ABOUT THIS TASK: From the entries below, reproduce exactly the line containing "U1 pin IN: VIN -> none", the line containing "R8: 56k (3V3, KEY2) -> 56k (GND, KEY2)", and every line in between, with nothing added.

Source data

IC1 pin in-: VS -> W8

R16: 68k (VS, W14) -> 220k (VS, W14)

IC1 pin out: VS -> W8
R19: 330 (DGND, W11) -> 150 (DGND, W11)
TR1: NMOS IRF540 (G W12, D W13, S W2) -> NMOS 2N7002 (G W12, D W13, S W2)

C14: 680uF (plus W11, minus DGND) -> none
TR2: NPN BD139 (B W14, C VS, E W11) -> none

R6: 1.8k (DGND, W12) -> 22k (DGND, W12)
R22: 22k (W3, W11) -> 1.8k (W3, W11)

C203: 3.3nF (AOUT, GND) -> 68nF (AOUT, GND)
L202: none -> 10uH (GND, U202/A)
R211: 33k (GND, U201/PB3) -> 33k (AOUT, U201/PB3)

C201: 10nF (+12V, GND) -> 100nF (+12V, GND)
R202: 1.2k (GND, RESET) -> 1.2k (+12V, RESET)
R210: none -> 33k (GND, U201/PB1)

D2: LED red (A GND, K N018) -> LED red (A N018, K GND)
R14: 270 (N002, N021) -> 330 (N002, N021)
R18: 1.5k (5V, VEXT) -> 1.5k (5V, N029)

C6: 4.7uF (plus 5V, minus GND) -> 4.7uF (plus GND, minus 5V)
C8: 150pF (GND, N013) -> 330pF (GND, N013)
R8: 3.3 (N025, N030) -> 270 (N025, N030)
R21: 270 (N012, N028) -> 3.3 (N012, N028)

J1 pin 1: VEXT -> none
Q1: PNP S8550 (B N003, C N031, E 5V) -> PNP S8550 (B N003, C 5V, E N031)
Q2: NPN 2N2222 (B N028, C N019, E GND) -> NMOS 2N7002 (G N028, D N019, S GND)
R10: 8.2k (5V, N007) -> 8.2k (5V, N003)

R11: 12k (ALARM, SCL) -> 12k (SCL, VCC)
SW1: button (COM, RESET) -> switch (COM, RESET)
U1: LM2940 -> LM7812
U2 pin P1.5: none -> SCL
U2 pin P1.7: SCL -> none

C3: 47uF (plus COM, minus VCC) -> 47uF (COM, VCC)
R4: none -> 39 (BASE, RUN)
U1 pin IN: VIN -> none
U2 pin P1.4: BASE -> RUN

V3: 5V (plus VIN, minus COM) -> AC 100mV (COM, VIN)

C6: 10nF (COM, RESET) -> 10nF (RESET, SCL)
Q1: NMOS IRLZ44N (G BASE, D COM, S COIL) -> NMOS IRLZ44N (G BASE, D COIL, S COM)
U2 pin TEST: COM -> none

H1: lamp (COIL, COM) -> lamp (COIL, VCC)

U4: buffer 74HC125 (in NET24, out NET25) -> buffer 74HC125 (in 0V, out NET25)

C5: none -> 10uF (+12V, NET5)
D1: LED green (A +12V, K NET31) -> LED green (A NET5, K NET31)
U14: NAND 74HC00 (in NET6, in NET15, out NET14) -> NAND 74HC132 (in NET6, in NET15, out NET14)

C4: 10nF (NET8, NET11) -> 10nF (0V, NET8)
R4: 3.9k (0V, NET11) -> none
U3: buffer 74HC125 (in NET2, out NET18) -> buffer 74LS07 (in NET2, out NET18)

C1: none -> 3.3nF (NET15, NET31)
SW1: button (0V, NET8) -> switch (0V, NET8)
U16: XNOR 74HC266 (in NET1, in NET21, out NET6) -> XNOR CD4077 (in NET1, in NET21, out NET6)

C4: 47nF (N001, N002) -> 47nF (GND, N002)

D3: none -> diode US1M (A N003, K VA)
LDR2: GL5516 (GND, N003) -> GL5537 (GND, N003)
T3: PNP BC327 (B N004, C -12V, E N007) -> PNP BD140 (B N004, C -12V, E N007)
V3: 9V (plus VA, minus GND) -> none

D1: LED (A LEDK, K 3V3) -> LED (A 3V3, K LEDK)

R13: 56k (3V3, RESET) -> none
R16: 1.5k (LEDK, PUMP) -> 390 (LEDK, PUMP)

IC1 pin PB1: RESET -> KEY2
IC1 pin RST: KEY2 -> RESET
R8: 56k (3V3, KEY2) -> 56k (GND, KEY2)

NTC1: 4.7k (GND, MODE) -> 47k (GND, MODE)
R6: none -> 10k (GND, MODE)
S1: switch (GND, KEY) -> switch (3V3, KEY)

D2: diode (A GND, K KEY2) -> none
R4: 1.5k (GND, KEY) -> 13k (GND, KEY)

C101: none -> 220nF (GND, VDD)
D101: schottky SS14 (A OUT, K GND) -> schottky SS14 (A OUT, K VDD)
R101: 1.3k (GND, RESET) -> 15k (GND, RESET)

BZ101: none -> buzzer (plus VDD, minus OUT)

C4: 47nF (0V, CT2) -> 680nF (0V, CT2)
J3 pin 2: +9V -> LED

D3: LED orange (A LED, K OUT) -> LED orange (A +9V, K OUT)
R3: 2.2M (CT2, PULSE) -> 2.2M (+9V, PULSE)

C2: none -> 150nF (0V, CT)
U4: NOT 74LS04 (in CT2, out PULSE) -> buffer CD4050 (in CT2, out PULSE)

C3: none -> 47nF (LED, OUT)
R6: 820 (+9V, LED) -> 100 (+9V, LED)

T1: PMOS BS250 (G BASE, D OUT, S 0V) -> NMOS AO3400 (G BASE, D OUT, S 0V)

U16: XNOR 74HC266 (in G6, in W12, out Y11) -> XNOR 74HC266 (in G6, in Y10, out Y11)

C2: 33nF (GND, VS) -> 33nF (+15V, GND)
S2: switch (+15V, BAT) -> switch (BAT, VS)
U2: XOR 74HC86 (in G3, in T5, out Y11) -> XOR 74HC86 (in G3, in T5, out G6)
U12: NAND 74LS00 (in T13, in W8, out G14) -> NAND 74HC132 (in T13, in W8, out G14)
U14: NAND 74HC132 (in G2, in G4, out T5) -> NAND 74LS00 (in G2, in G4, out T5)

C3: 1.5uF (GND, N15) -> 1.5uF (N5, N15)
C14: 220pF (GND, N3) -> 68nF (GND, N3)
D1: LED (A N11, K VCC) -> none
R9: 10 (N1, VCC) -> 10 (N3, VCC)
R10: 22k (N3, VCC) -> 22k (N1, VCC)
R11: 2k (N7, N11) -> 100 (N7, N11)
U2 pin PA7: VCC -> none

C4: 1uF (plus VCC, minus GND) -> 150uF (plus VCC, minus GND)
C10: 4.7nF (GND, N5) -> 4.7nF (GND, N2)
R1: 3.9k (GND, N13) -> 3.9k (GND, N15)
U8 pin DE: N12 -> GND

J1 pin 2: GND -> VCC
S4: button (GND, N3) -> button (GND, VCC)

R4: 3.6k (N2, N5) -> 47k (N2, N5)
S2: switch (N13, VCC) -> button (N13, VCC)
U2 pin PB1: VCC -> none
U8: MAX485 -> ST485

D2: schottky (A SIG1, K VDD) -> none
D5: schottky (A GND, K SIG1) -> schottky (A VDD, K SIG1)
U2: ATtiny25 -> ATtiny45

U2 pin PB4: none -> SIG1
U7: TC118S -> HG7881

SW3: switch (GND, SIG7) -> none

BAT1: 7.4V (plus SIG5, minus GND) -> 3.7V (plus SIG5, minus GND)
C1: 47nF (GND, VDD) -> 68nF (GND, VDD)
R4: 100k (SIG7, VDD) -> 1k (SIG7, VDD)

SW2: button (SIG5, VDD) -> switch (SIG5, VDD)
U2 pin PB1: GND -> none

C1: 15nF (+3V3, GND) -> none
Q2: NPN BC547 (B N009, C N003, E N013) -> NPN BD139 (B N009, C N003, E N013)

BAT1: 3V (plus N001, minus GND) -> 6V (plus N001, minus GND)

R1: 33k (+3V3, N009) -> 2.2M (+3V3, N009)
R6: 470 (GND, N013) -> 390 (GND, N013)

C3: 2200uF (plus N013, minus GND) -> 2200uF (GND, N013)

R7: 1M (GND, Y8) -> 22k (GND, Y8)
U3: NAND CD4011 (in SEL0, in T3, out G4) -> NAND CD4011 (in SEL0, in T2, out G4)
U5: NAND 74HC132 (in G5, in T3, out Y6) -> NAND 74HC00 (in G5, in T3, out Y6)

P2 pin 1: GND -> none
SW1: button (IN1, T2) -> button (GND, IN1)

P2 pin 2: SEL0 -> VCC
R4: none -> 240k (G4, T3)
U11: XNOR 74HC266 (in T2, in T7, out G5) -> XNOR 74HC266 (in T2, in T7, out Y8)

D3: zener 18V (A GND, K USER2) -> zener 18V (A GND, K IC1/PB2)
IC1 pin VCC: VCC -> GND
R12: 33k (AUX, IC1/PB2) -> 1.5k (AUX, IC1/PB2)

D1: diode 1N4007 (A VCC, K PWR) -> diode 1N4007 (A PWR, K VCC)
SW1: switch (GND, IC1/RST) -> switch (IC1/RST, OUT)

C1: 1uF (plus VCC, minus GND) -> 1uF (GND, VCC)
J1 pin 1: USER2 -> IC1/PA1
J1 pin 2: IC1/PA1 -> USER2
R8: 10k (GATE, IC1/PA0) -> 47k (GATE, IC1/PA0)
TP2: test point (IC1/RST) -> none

ANSWER TO THE PROBLEM:
U1 pin IN: VIN -> none
U2 pin P1.4: BASE -> RUN

V3: 5V (plus VIN, minus COM) -> AC 100mV (COM, VIN)

C6: 10nF (COM, RESET) -> 10nF (RESET, SCL)
Q1: NMOS IRLZ44N (G BASE, D COM, S COIL) -> NMOS IRLZ44N (G BASE, D COIL, S COM)
U2 pin TEST: COM -> none

H1: lamp (COIL, COM) -> lamp (COIL, VCC)

U4: buffer 74HC125 (in NET24, out NET25) -> buffer 74HC125 (in 0V, out NET25)

C5: none -> 10uF (+12V, NET5)
D1: LED green (A +12V, K NET31) -> LED green (A NET5, K NET31)
U14: NAND 74HC00 (in NET6, in NET15, out NET14) -> NAND 74HC132 (in NET6, in NET15, out NET14)

C4: 10nF (NET8, NET11) -> 10nF (0V, NET8)
R4: 3.9k (0V, NET11) -> none
U3: buffer 74HC125 (in NET2, out NET18) -> buffer 74LS07 (in NET2, out NET18)

C1: none -> 3.3nF (NET15, NET31)
SW1: button (0V, NET8) -> switch (0V, NET8)
U16: XNOR 74HC266 (in NET1, in NET21, out NET6) -> XNOR CD4077 (in NET1, in NET21, out NET6)

C4: 47nF (N001, N002) -> 47nF (GND, N002)

D3: none -> diode US1M (A N003, K VA)
LDR2: GL5516 (GND, N003) -> GL5537 (GND, N003)
T3: PNP BC327 (B N004, C -12V, E N007) -> PNP BD140 (B N004, C -12V, E N007)
V3: 9V (plus VA, minus GND) -> none

D1: LED (A LEDK, K 3V3) -> LED (A 3V3, K LEDK)

R13: 56k (3V3, RESET) -> none
R16: 1.5k (LEDK, PUMP) -> 390 (LEDK, PUMP)

IC1 pin PB1: RESET -> KEY2
IC1 pin RST: KEY2 -> RESET
R8: 56k (3V3, KEY2) -> 56k (GND, KEY2)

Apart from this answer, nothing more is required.